#### [To do]
Nothing but the lines from the one with "(114, 238) = (651, 348): blue" through the end of the listing below should appear in your reply, each copied exactly.

#### [Information shown]
-=-=-

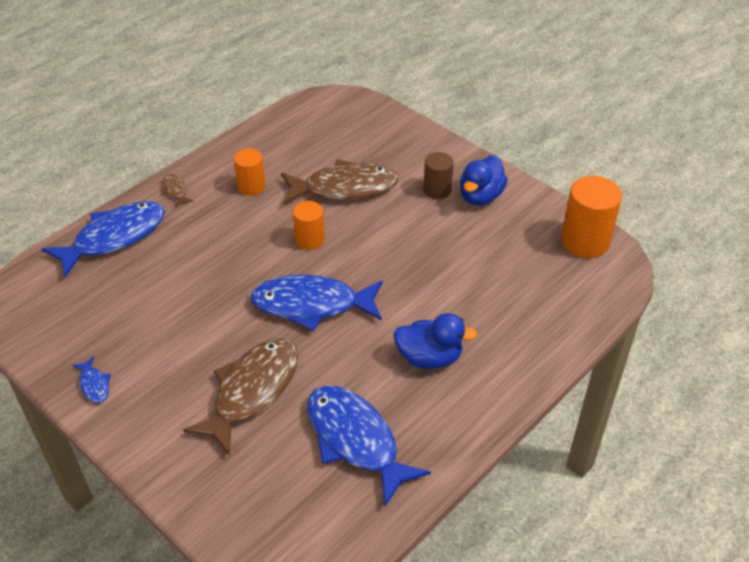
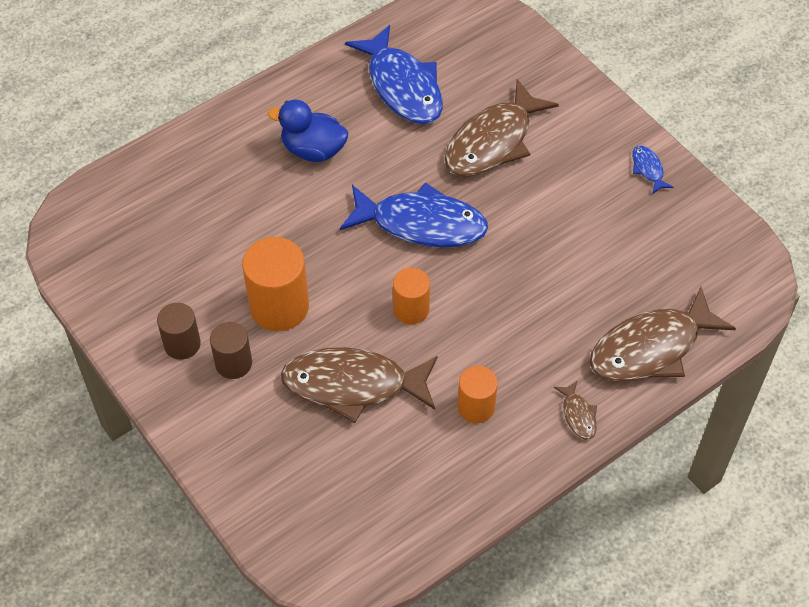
camera: 170 degrees left, 10 degrees up
(114, 238) = (651, 348): blue fish -> brown fish
(480, 196) = (182, 344): blue duck -> brown cylinder
(585, 241) = (88, 259): orange cylinder -> orange cylinder (279, 307)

-=-=-

#### [Written solution]
(114, 238) = (651, 348): blue fish -> brown fish
(480, 196) = (182, 344): blue duck -> brown cylinder
(585, 241) = (88, 259): orange cylinder -> orange cylinder (279, 307)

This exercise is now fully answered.